Content starts

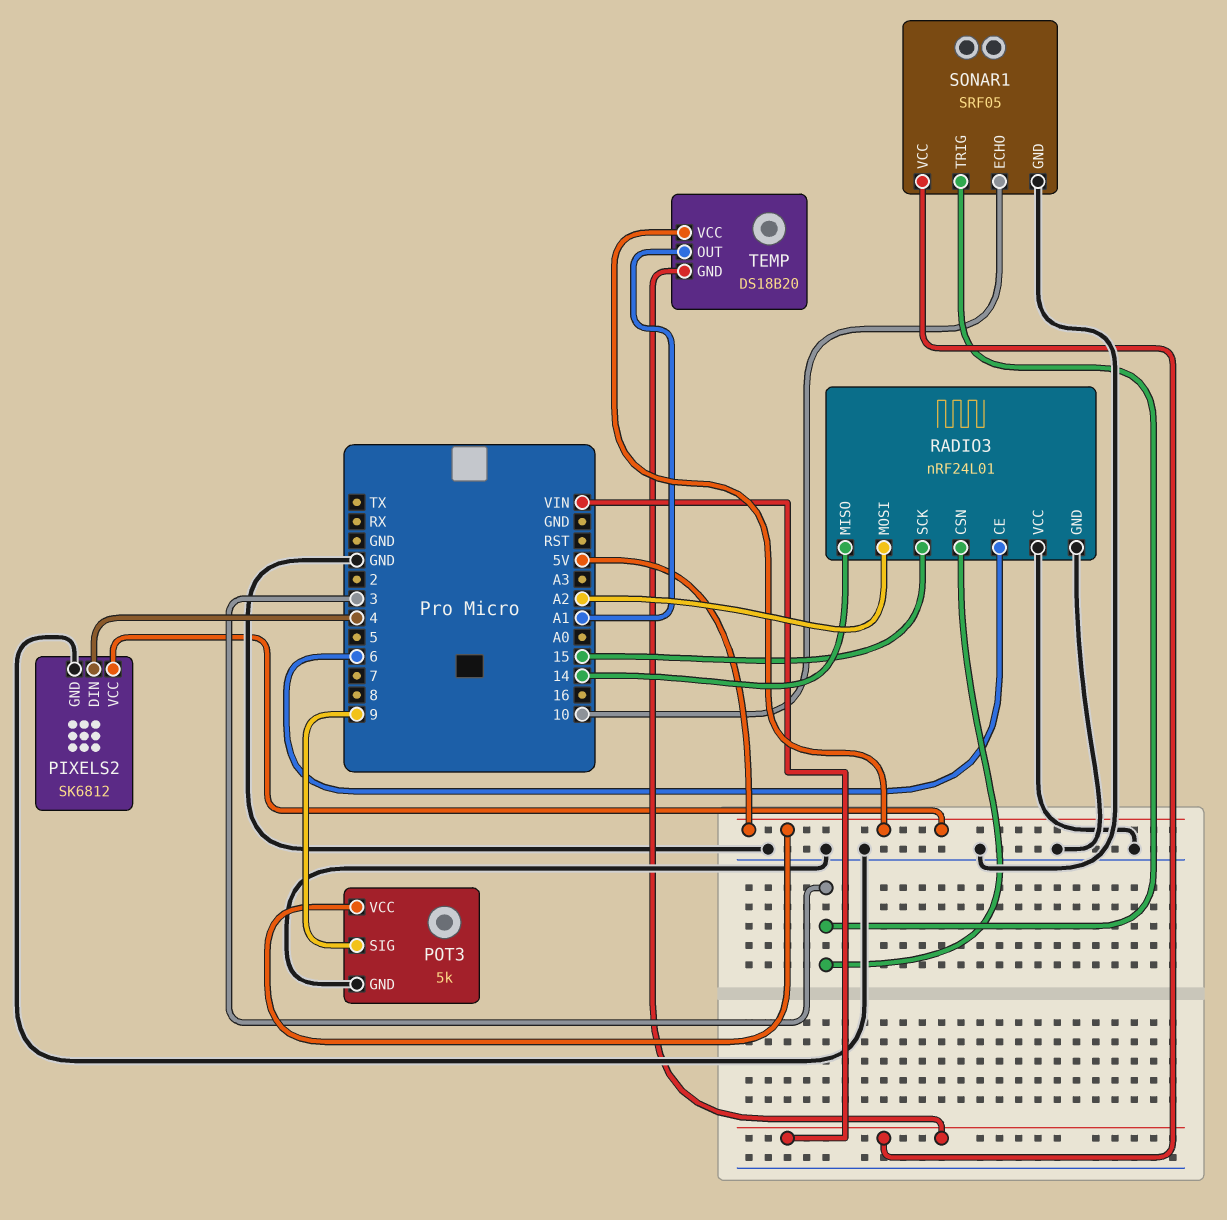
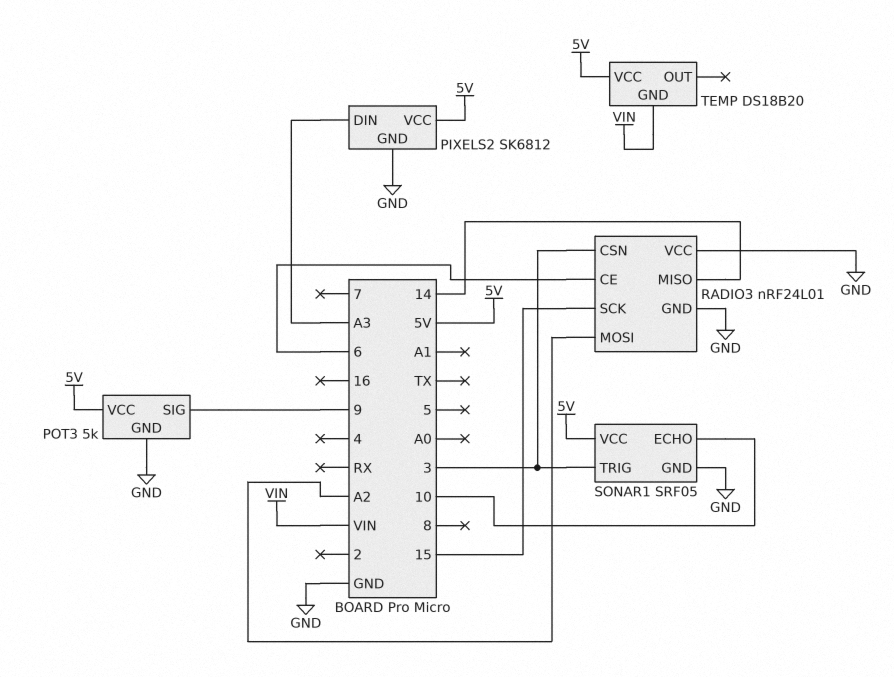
PIXELS2 pin DIN: 4 -> A3
SONAR1 pin VCC: VIN -> 5V
TEMP pin OUT: A1 -> none

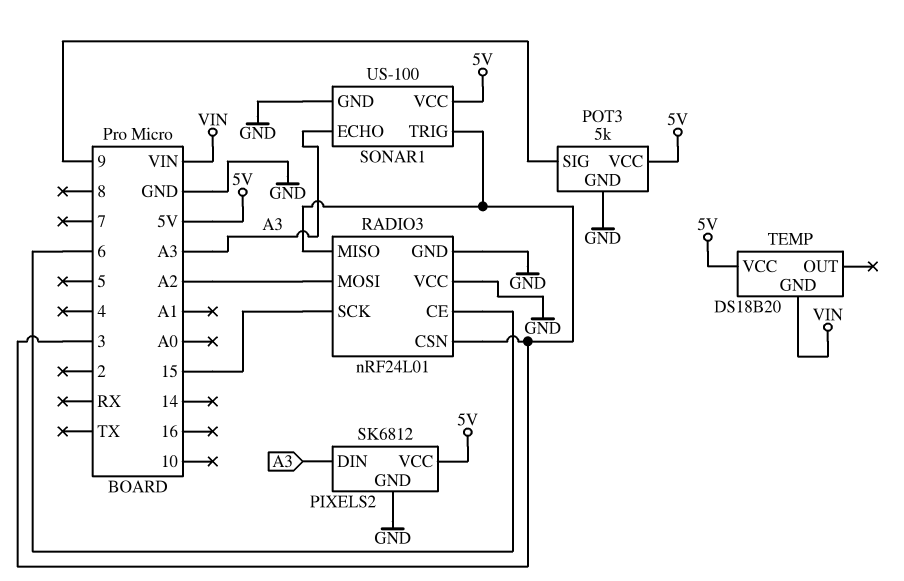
RADIO3 pin MISO: 14 -> 3
SONAR1: SRF05 -> US-100
SONAR1 pin ECHO: 10 -> A3

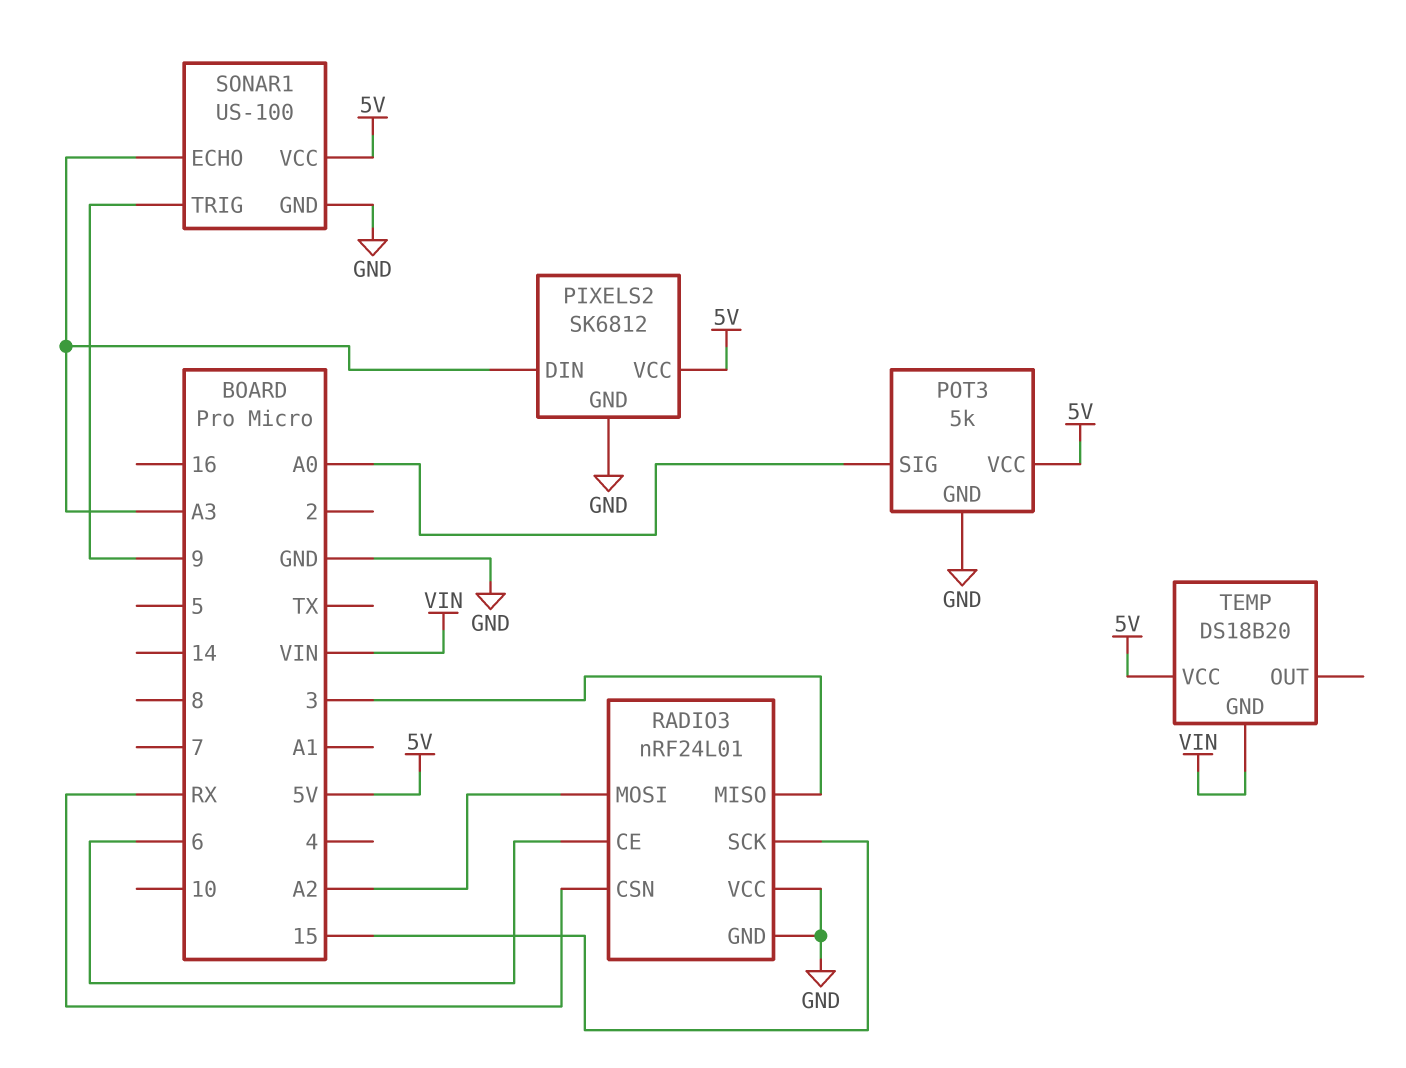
POT3 pin SIG: 9 -> A0
RADIO3 pin CSN: 3 -> RX
SONAR1 pin TRIG: 3 -> 9

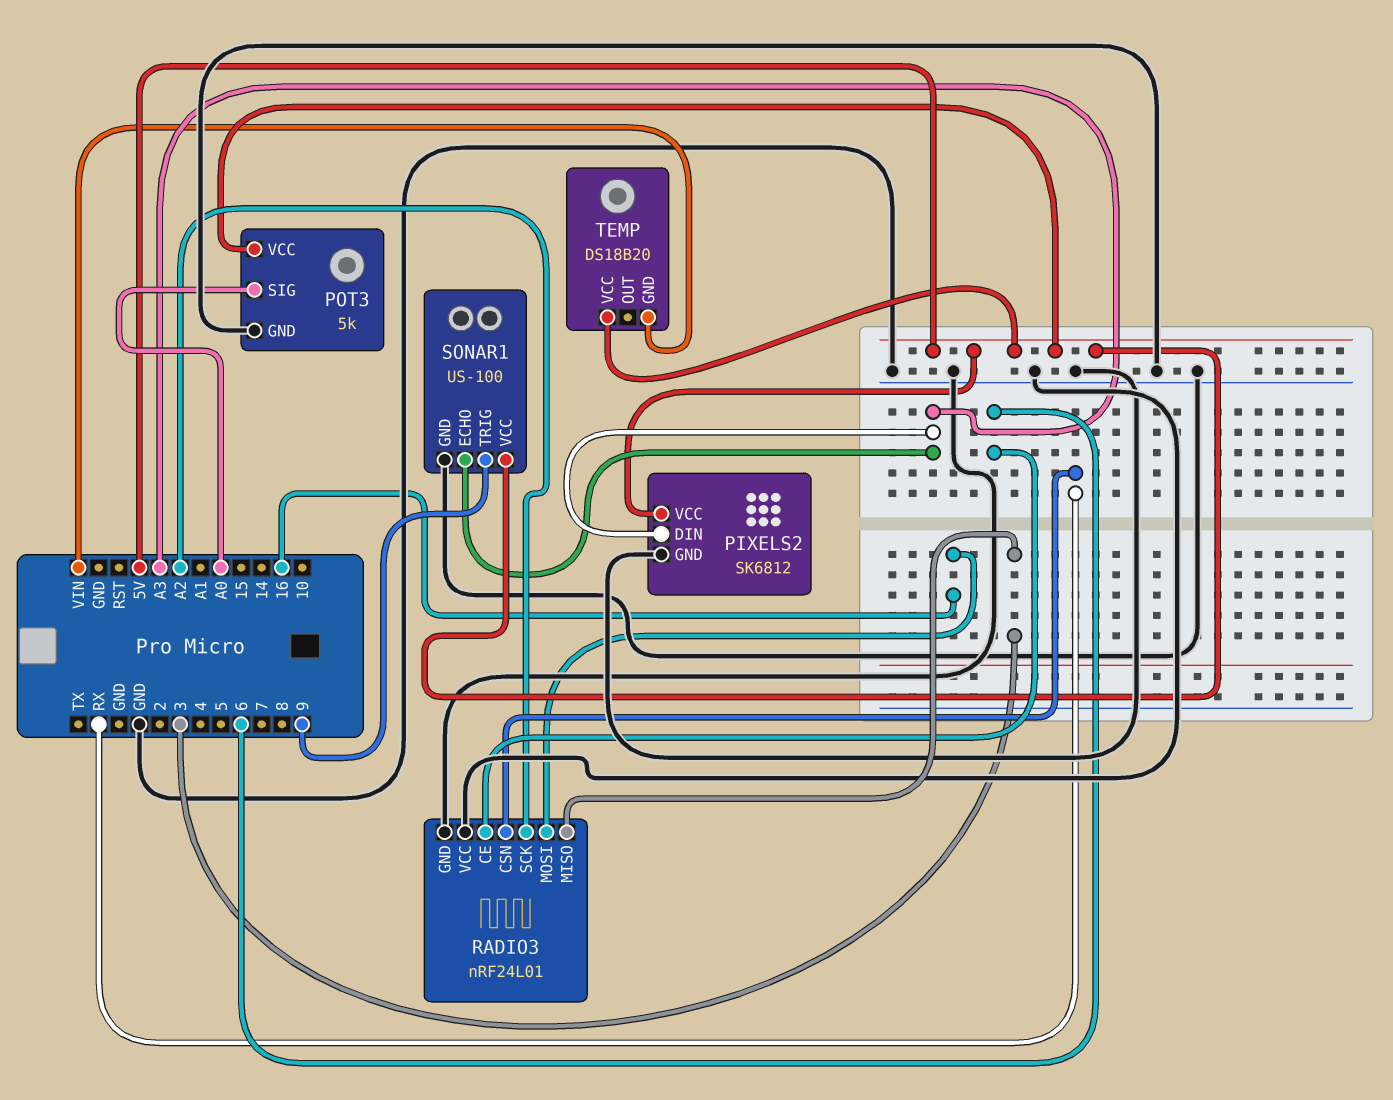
RADIO3 pin MOSI: A2 -> 16
RADIO3 pin SCK: 15 -> A2

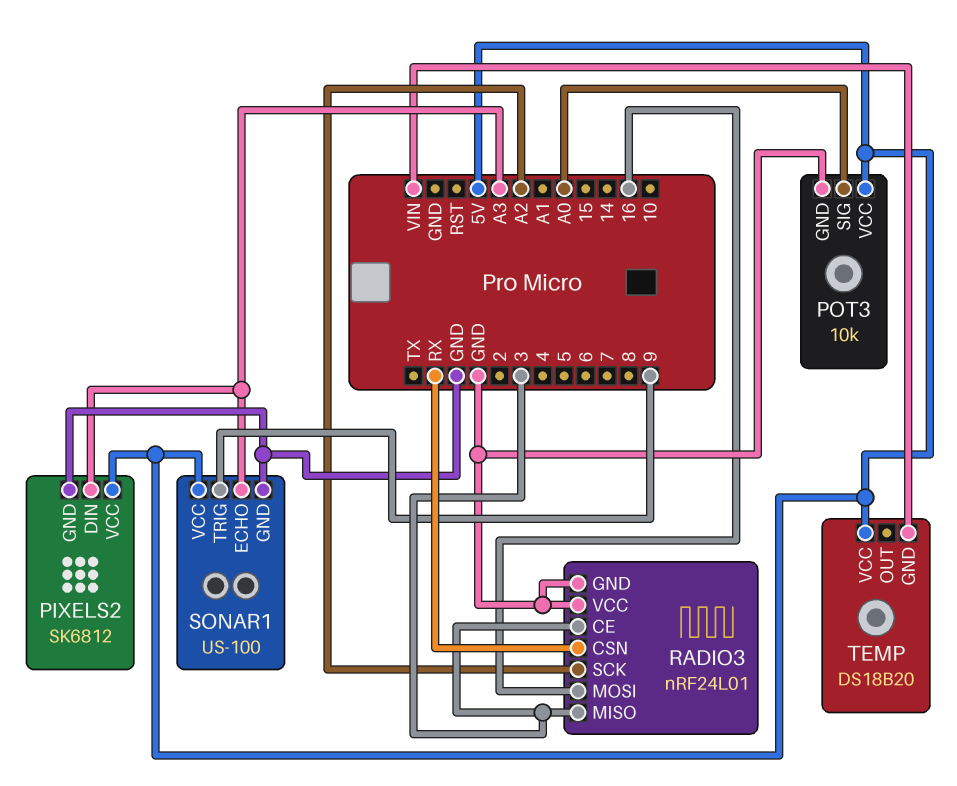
POT3: 5k -> 10k
RADIO3 pin CE: 6 -> 3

Content ends

=== Assignment ===
If an entry above contains a picture, leave that picture out and copy everything else exactly.

=== Written solution ===
PIXELS2 pin DIN: 4 -> A3
SONAR1 pin VCC: VIN -> 5V
TEMP pin OUT: A1 -> none

RADIO3 pin MISO: 14 -> 3
SONAR1: SRF05 -> US-100
SONAR1 pin ECHO: 10 -> A3

POT3 pin SIG: 9 -> A0
RADIO3 pin CSN: 3 -> RX
SONAR1 pin TRIG: 3 -> 9

RADIO3 pin MOSI: A2 -> 16
RADIO3 pin SCK: 15 -> A2

POT3: 5k -> 10k
RADIO3 pin CE: 6 -> 3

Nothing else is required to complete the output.